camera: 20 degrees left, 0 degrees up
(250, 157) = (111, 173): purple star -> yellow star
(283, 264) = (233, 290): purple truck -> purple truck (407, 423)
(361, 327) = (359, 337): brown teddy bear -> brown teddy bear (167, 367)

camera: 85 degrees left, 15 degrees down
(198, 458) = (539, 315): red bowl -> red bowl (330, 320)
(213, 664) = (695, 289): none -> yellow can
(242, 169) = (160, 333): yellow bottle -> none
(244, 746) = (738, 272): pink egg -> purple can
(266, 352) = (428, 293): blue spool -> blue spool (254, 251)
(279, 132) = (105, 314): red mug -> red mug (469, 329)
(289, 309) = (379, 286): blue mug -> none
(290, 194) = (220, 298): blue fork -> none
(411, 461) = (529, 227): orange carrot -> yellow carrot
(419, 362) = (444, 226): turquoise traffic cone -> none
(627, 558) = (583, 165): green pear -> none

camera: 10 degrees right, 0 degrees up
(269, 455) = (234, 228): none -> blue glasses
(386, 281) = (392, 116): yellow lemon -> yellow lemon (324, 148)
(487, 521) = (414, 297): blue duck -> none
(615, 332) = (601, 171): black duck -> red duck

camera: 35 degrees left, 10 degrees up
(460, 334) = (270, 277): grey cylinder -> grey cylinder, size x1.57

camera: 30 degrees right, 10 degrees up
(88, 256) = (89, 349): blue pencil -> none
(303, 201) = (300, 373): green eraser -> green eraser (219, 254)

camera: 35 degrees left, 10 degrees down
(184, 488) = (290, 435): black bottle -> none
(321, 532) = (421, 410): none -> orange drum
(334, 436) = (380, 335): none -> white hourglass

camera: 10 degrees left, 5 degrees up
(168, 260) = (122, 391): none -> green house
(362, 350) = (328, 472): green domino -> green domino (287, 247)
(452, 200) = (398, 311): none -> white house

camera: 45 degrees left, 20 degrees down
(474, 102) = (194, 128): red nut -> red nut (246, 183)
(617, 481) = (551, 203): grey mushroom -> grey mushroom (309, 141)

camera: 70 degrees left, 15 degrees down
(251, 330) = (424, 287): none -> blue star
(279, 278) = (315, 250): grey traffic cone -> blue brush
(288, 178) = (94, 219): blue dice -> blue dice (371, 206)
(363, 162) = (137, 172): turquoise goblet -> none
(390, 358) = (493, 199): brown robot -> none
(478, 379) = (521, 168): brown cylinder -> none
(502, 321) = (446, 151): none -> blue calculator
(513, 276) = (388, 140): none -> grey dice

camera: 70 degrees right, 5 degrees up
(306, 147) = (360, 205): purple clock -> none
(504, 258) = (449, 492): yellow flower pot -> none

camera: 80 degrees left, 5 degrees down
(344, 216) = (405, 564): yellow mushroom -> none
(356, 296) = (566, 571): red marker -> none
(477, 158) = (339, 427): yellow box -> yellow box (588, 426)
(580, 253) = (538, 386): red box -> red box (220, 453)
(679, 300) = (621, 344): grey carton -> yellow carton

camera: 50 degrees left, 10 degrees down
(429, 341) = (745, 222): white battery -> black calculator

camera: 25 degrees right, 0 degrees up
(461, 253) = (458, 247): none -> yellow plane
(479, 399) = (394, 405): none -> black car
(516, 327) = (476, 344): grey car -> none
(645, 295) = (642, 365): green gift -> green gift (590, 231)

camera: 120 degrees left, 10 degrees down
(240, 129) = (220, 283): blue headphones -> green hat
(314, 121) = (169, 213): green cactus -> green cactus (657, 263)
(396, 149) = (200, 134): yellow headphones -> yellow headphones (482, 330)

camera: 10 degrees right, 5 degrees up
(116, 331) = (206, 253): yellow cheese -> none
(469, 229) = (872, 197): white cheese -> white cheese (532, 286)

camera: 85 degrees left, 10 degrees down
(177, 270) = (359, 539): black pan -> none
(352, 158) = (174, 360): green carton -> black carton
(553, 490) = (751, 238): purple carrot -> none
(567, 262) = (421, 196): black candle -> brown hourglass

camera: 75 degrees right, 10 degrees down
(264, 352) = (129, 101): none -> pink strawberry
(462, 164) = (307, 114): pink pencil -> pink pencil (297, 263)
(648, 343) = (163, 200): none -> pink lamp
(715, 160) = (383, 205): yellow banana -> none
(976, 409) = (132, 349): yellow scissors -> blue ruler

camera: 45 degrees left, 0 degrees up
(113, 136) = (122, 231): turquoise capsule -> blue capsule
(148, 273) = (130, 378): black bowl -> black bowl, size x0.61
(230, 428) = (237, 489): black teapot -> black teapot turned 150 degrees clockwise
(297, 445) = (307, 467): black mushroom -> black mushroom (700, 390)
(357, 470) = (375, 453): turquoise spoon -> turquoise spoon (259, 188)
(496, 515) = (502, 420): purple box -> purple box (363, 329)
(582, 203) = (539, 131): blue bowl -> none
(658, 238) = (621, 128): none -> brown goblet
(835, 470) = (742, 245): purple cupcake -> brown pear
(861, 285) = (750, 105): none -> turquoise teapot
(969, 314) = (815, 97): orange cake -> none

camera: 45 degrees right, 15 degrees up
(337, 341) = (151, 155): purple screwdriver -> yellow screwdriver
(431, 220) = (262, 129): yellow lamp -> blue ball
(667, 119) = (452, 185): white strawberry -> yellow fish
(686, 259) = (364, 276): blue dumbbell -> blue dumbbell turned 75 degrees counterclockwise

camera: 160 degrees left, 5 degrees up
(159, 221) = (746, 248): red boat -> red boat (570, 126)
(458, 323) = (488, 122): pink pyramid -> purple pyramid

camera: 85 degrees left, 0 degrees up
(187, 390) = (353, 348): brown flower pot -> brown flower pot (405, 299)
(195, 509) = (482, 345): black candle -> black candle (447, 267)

* * *

* **Task goal**
Quote the listing in full, please, keeping every line exact.

* **The answer**
camera: 20 degrees left, 0 degrees up
(250, 157) = (111, 173): purple star -> yellow star
(283, 264) = (233, 290): purple truck -> purple truck (407, 423)
(361, 327) = (359, 337): brown teddy bear -> brown teddy bear (167, 367)

camera: 85 degrees left, 15 degrees down
(198, 458) = (539, 315): red bowl -> red bowl (330, 320)
(213, 664) = (695, 289): none -> yellow can
(242, 169) = (160, 333): yellow bottle -> none
(244, 746) = (738, 272): pink egg -> purple can
(266, 352) = (428, 293): blue spool -> blue spool (254, 251)
(279, 132) = (105, 314): red mug -> red mug (469, 329)
(289, 309) = (379, 286): blue mug -> none
(290, 194) = (220, 298): blue fork -> none
(411, 461) = (529, 227): orange carrot -> yellow carrot
(419, 362) = (444, 226): turquoise traffic cone -> none
(627, 558) = (583, 165): green pear -> none

camera: 10 degrees right, 0 degrees up
(269, 455) = (234, 228): none -> blue glasses
(386, 281) = (392, 116): yellow lemon -> yellow lemon (324, 148)
(487, 521) = (414, 297): blue duck -> none
(615, 332) = (601, 171): black duck -> red duck

camera: 35 degrees left, 10 degrees up
(460, 334) = (270, 277): grey cylinder -> grey cylinder, size x1.57

camera: 30 degrees right, 10 degrees up
(88, 256) = (89, 349): blue pencil -> none
(303, 201) = (300, 373): green eraser -> green eraser (219, 254)

camera: 35 degrees left, 10 degrees down
(184, 488) = (290, 435): black bottle -> none
(321, 532) = (421, 410): none -> orange drum
(334, 436) = (380, 335): none -> white hourglass

camera: 10 degrees left, 5 degrees up
(168, 260) = (122, 391): none -> green house
(362, 350) = (328, 472): green domino -> green domino (287, 247)
(452, 200) = (398, 311): none -> white house

camera: 45 degrees left, 20 degrees down
(474, 102) = (194, 128): red nut -> red nut (246, 183)
(617, 481) = (551, 203): grey mushroom -> grey mushroom (309, 141)

camera: 70 degrees left, 15 degrees down
(251, 330) = (424, 287): none -> blue star
(279, 278) = (315, 250): grey traffic cone -> blue brush
(288, 178) = (94, 219): blue dice -> blue dice (371, 206)
(363, 162) = (137, 172): turquoise goblet -> none
(390, 358) = (493, 199): brown robot -> none
(478, 379) = (521, 168): brown cylinder -> none
(502, 321) = (446, 151): none -> blue calculator
(513, 276) = (388, 140): none -> grey dice

camera: 70 degrees right, 5 degrees up
(306, 147) = (360, 205): purple clock -> none
(504, 258) = (449, 492): yellow flower pot -> none

camera: 80 degrees left, 5 degrees down
(344, 216) = (405, 564): yellow mushroom -> none
(356, 296) = (566, 571): red marker -> none
(477, 158) = (339, 427): yellow box -> yellow box (588, 426)
(580, 253) = (538, 386): red box -> red box (220, 453)
(679, 300) = (621, 344): grey carton -> yellow carton

camera: 50 degrees left, 10 degrees down
(429, 341) = (745, 222): white battery -> black calculator

camera: 25 degrees right, 0 degrees up
(461, 253) = (458, 247): none -> yellow plane
(479, 399) = (394, 405): none -> black car
(516, 327) = (476, 344): grey car -> none
(645, 295) = (642, 365): green gift -> green gift (590, 231)

camera: 120 degrees left, 10 degrees down
(240, 129) = (220, 283): blue headphones -> green hat
(314, 121) = (169, 213): green cactus -> green cactus (657, 263)
(396, 149) = (200, 134): yellow headphones -> yellow headphones (482, 330)

camera: 10 degrees right, 5 degrees up
(116, 331) = (206, 253): yellow cheese -> none
(469, 229) = (872, 197): white cheese -> white cheese (532, 286)

camera: 85 degrees left, 10 degrees down
(177, 270) = (359, 539): black pan -> none
(352, 158) = (174, 360): green carton -> black carton
(553, 490) = (751, 238): purple carrot -> none
(567, 262) = (421, 196): black candle -> brown hourglass

camera: 75 degrees right, 10 degrees down
(264, 352) = (129, 101): none -> pink strawberry
(462, 164) = (307, 114): pink pencil -> pink pencil (297, 263)
(648, 343) = (163, 200): none -> pink lamp
(715, 160) = (383, 205): yellow banana -> none
(976, 409) = (132, 349): yellow scissors -> blue ruler

camera: 45 degrees left, 0 degrees up
(113, 136) = (122, 231): turquoise capsule -> blue capsule
(148, 273) = (130, 378): black bowl -> black bowl, size x0.61
(230, 428) = (237, 489): black teapot -> black teapot turned 150 degrees clockwise
(297, 445) = (307, 467): black mushroom -> black mushroom (700, 390)
(357, 470) = (375, 453): turquoise spoon -> turquoise spoon (259, 188)
(496, 515) = (502, 420): purple box -> purple box (363, 329)
(582, 203) = (539, 131): blue bowl -> none
(658, 238) = (621, 128): none -> brown goblet
(835, 470) = (742, 245): purple cupcake -> brown pear
(861, 285) = (750, 105): none -> turquoise teapot
(969, 314) = (815, 97): orange cake -> none

camera: 45 degrees right, 15 degrees up
(337, 341) = (151, 155): purple screwdriver -> yellow screwdriver
(431, 220) = (262, 129): yellow lamp -> blue ball
(667, 119) = (452, 185): white strawberry -> yellow fish
(686, 259) = (364, 276): blue dumbbell -> blue dumbbell turned 75 degrees counterclockwise

camera: 160 degrees left, 5 degrees up
(159, 221) = (746, 248): red boat -> red boat (570, 126)
(458, 323) = (488, 122): pink pyramid -> purple pyramid

camera: 85 degrees left, 0 degrees up
(187, 390) = (353, 348): brown flower pot -> brown flower pot (405, 299)
(195, 509) = (482, 345): black candle -> black candle (447, 267)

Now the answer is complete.